The problem
Within the entries below, output exactly the lines between the line containing "red cylinder: 8 -> 10" and the line containing "pink stacking toy: 3 -> 1", inclusive, and omit any picture.

Dataset entries
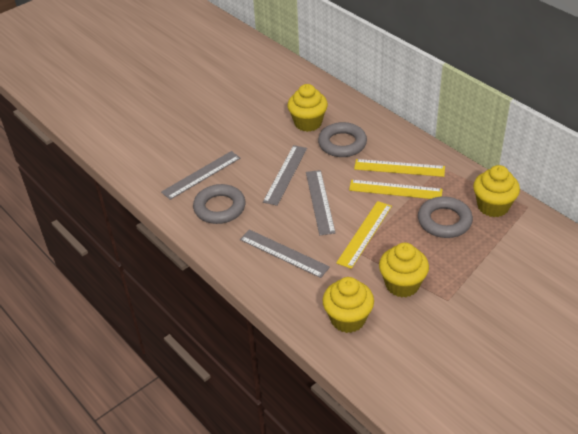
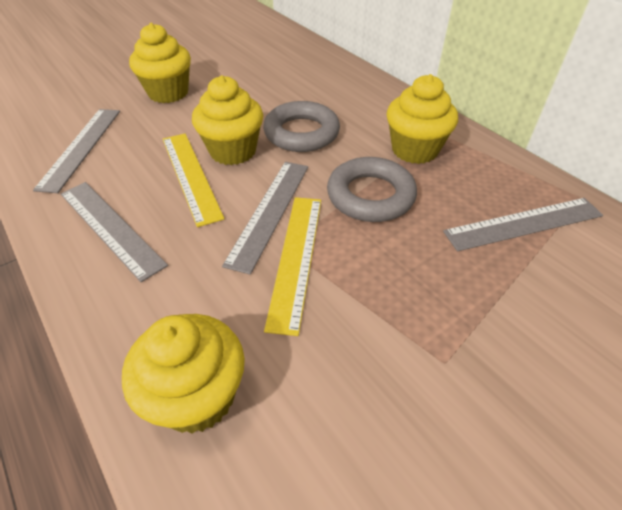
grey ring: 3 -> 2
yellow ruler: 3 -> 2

...

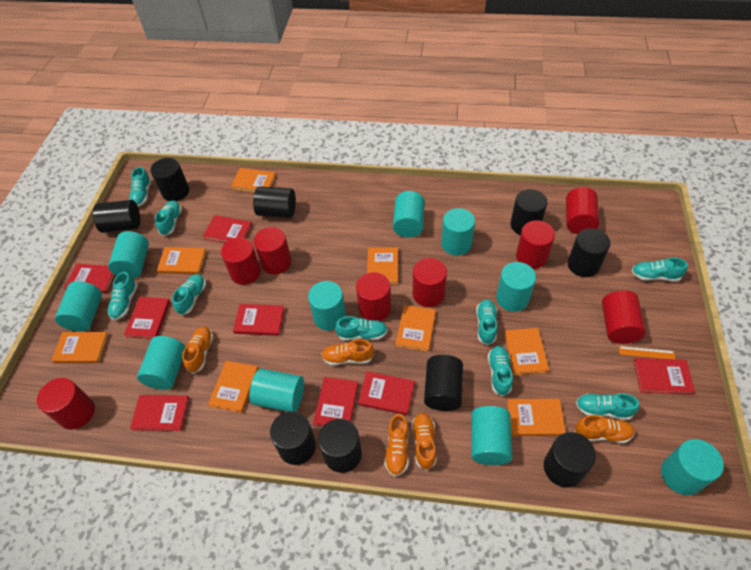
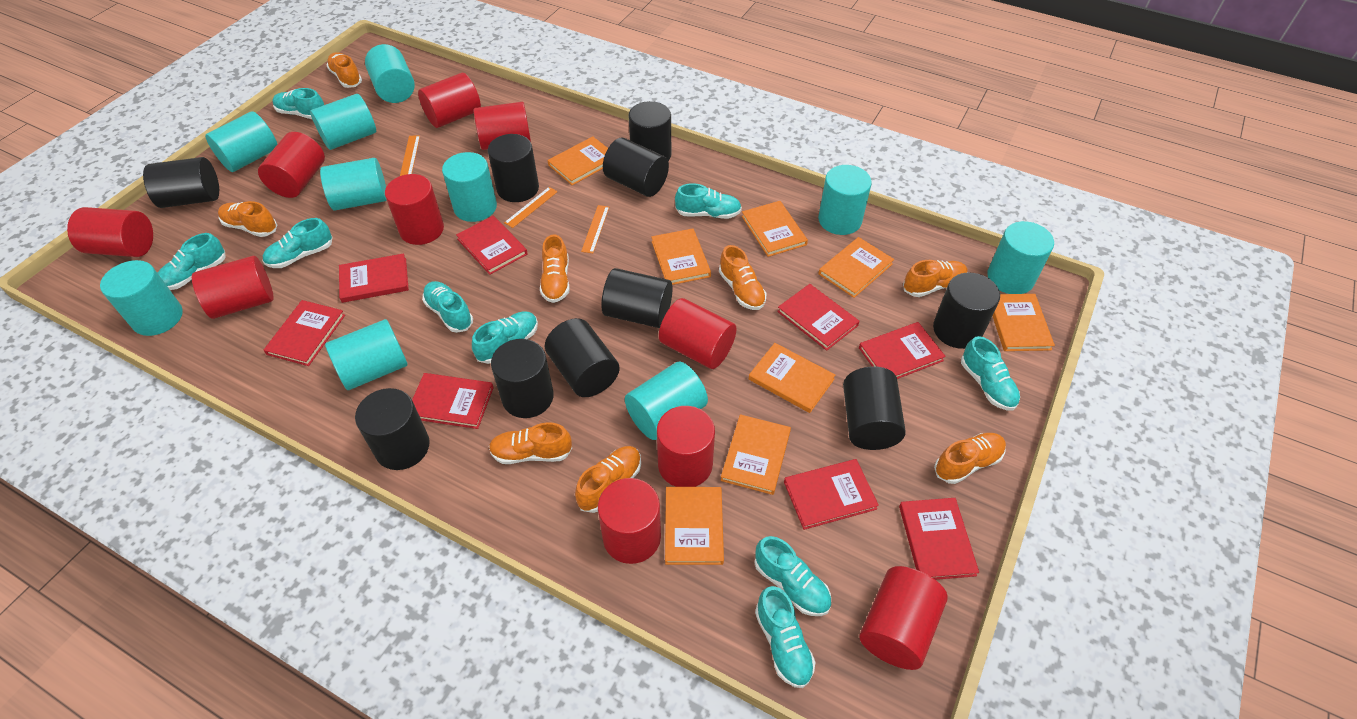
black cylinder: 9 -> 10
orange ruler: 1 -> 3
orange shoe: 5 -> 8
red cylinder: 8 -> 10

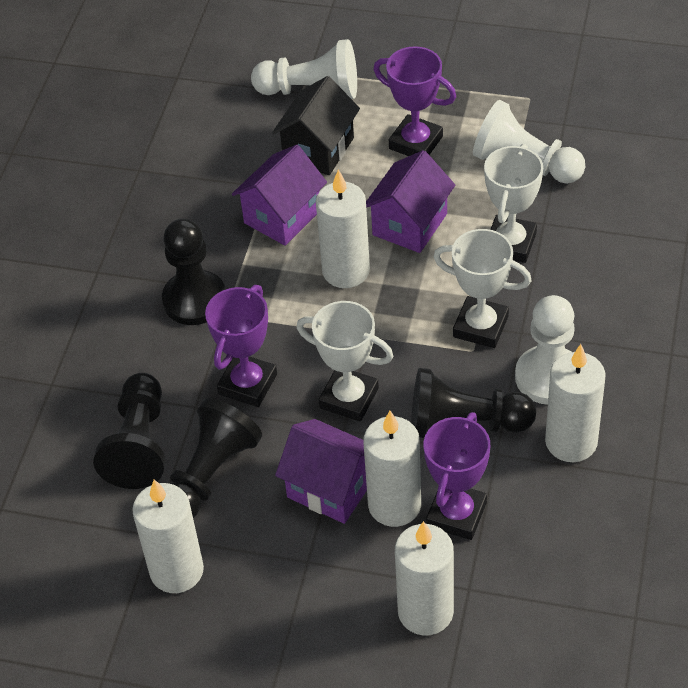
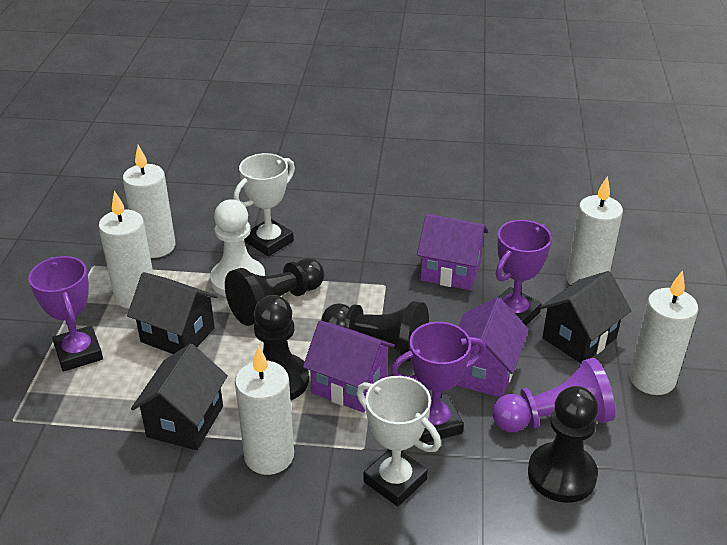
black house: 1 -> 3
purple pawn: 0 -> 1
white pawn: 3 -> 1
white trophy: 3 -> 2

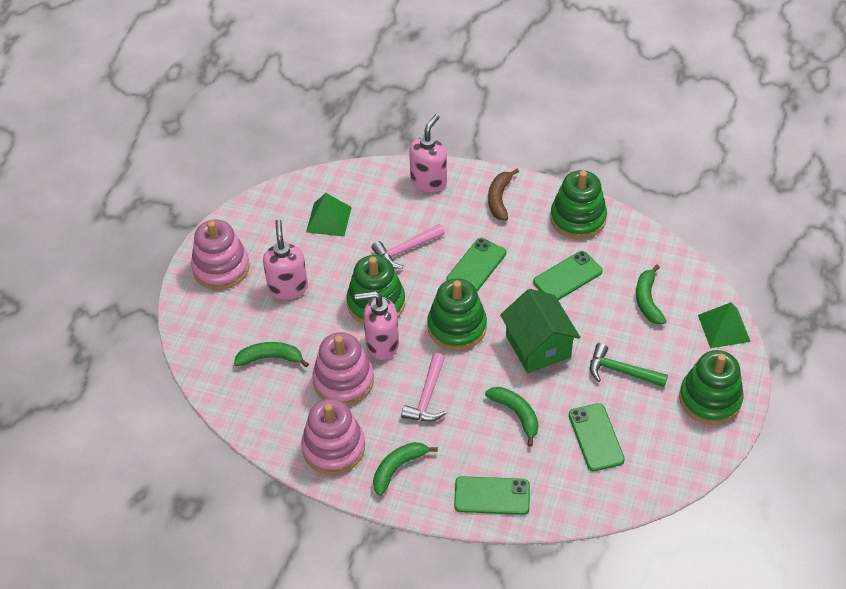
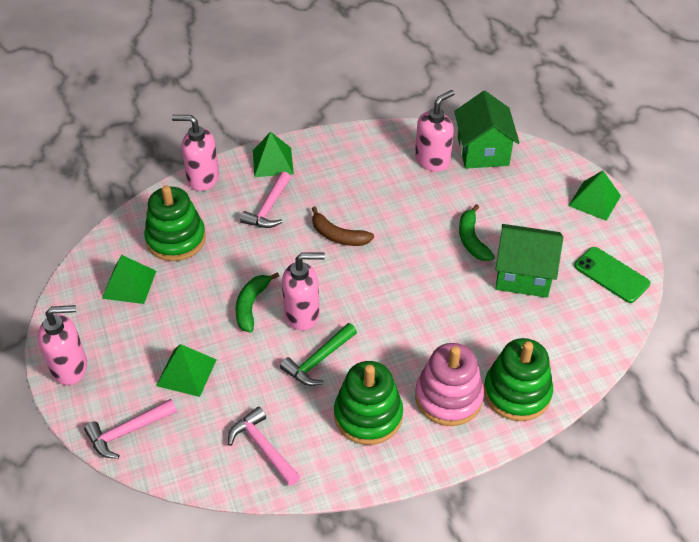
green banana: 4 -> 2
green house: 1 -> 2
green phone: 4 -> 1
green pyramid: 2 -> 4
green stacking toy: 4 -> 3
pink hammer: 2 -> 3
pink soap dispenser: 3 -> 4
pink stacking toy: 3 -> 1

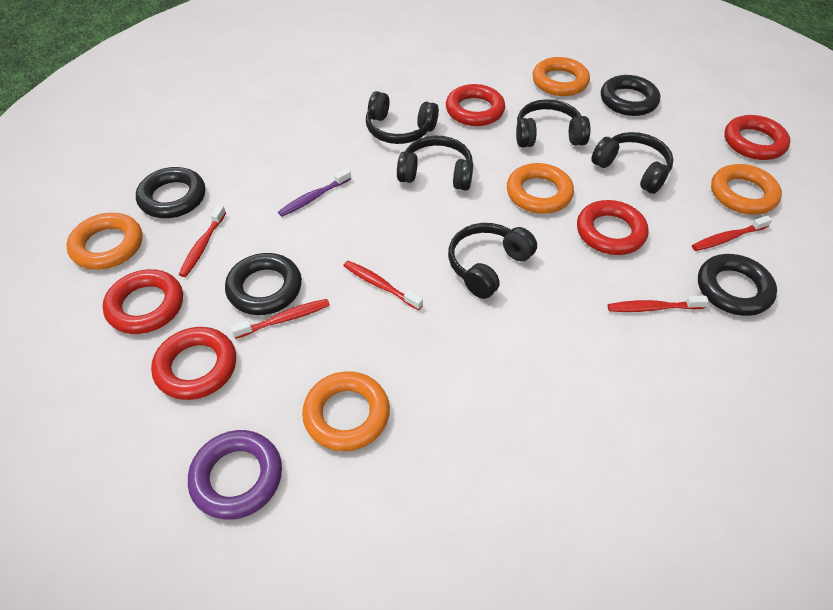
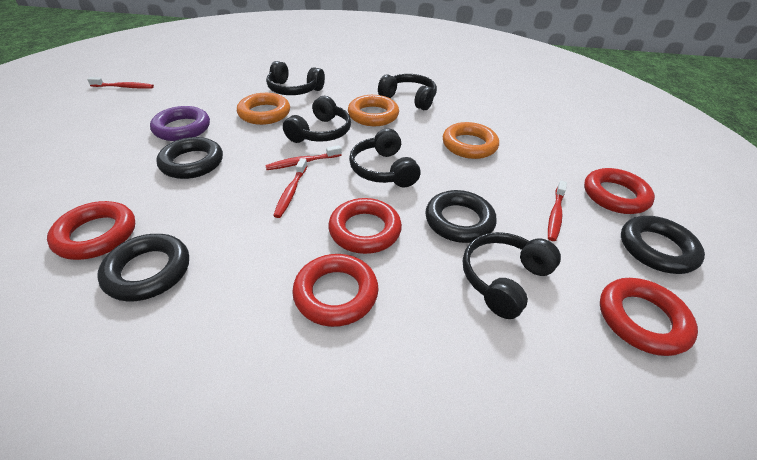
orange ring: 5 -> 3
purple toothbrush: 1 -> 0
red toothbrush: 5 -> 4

Response for this exercise
red cylinder: 8 -> 10

black house: 1 -> 3
purple pawn: 0 -> 1
white pawn: 3 -> 1
white trophy: 3 -> 2

green banana: 4 -> 2
green house: 1 -> 2
green phone: 4 -> 1
green pyramid: 2 -> 4
green stacking toy: 4 -> 3
pink hammer: 2 -> 3
pink soap dispenser: 3 -> 4
pink stacking toy: 3 -> 1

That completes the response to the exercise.